Action item :: What you return should be the entries, unchanged, without their pictures.

Working data ::
━━━━━━

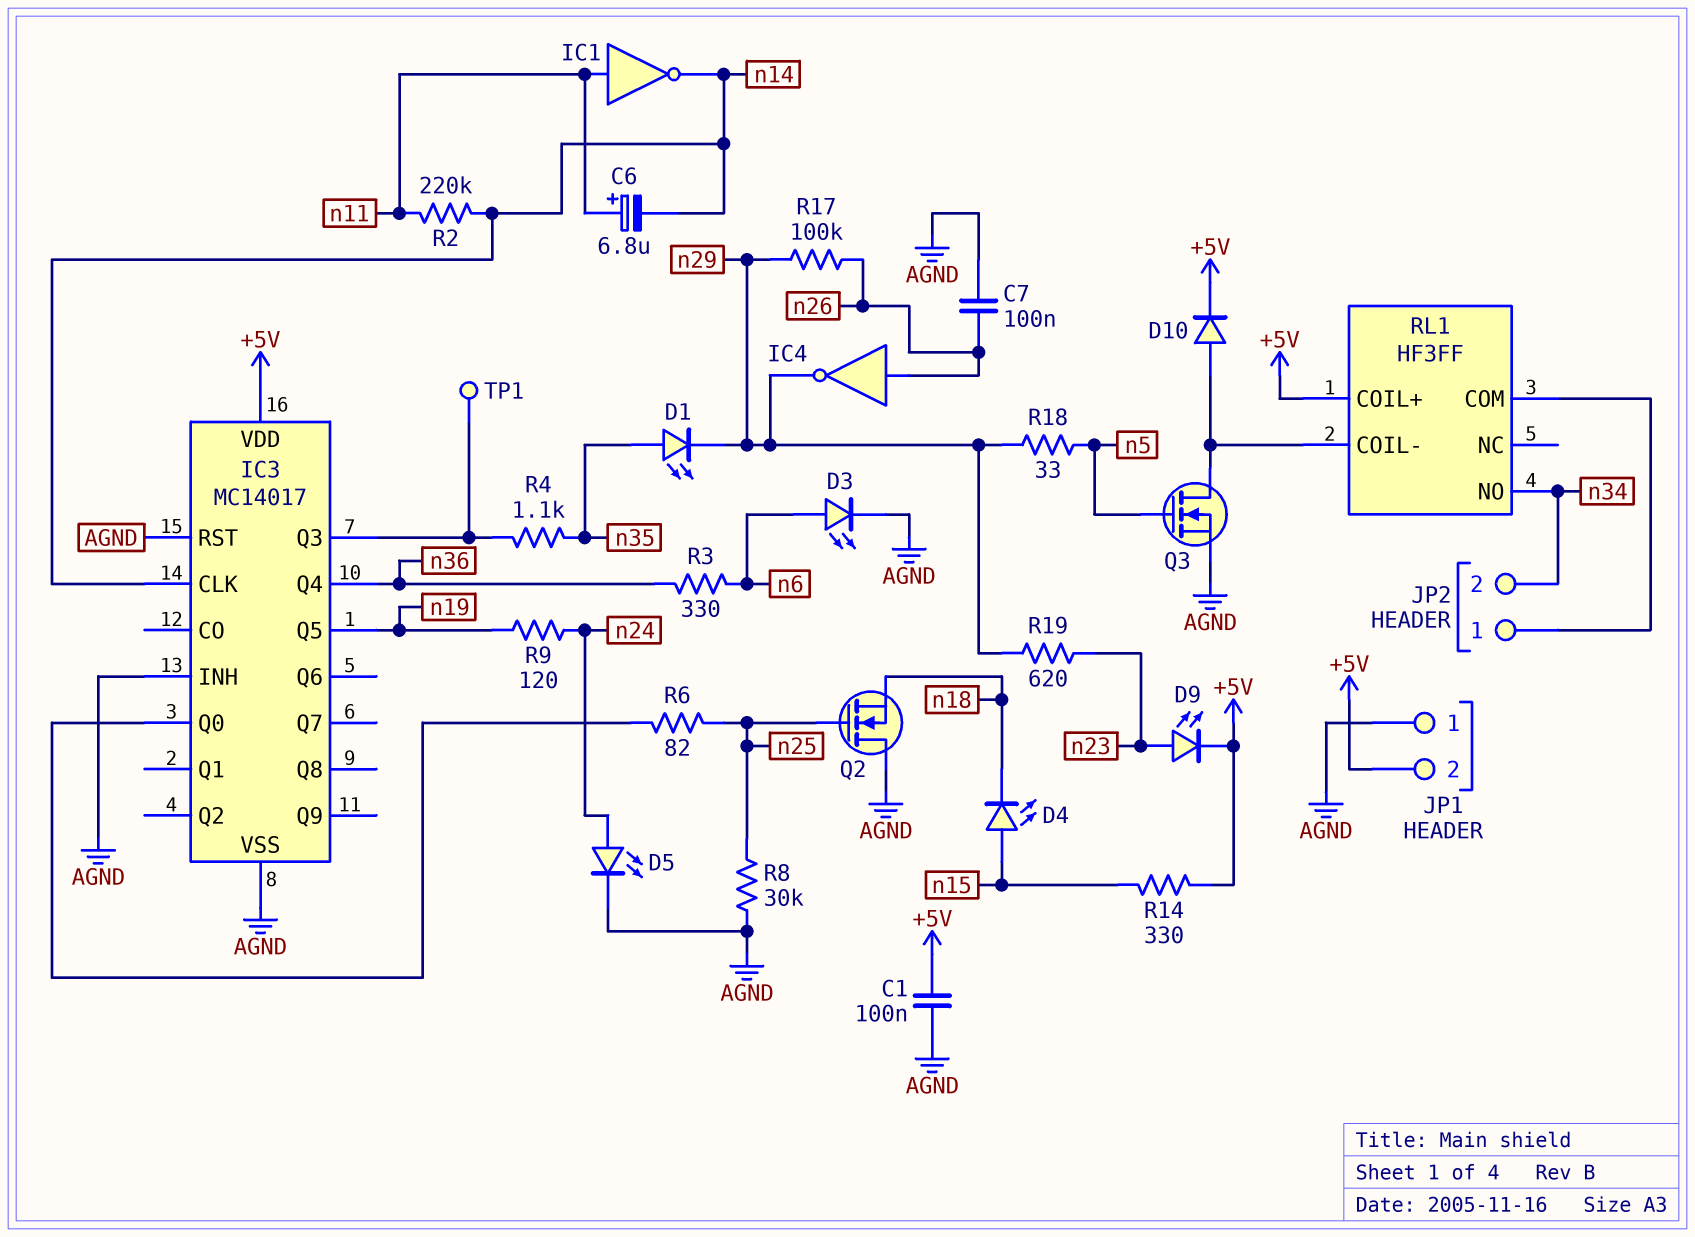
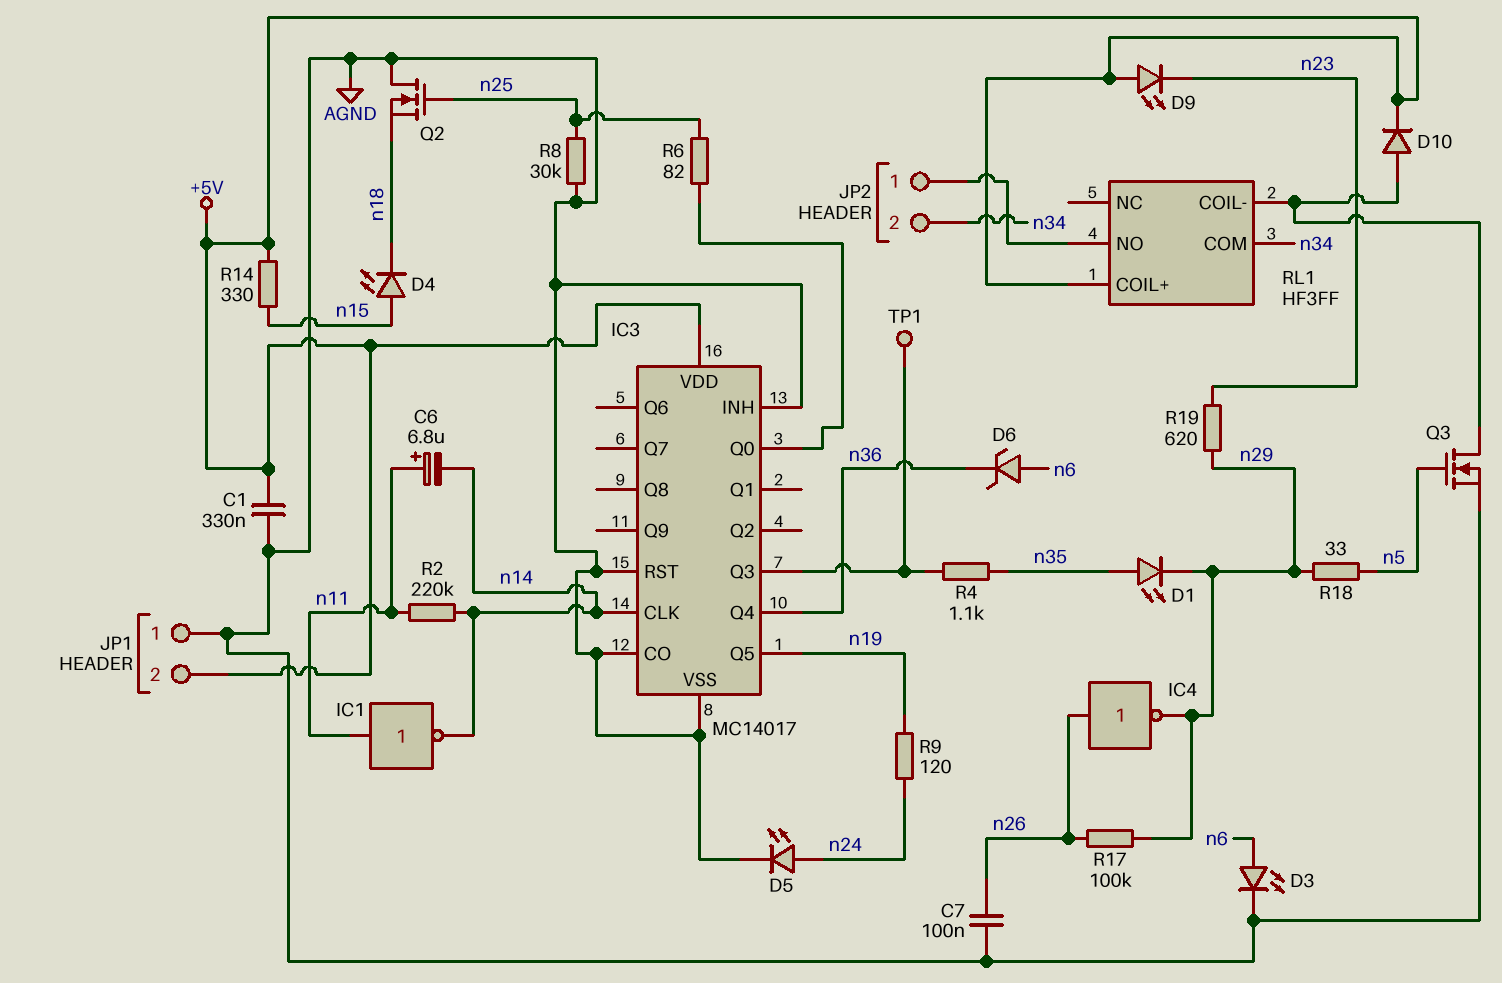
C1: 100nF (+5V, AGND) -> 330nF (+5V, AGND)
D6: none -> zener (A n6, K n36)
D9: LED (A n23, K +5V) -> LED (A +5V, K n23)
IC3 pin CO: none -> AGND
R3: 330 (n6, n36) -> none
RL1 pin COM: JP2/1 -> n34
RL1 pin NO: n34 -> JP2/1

━━━━━━

Response to the task ::
C1: 100nF (+5V, AGND) -> 330nF (+5V, AGND)
D6: none -> zener (A n6, K n36)
D9: LED (A n23, K +5V) -> LED (A +5V, K n23)
IC3 pin CO: none -> AGND
R3: 330 (n6, n36) -> none
RL1 pin COM: JP2/1 -> n34
RL1 pin NO: n34 -> JP2/1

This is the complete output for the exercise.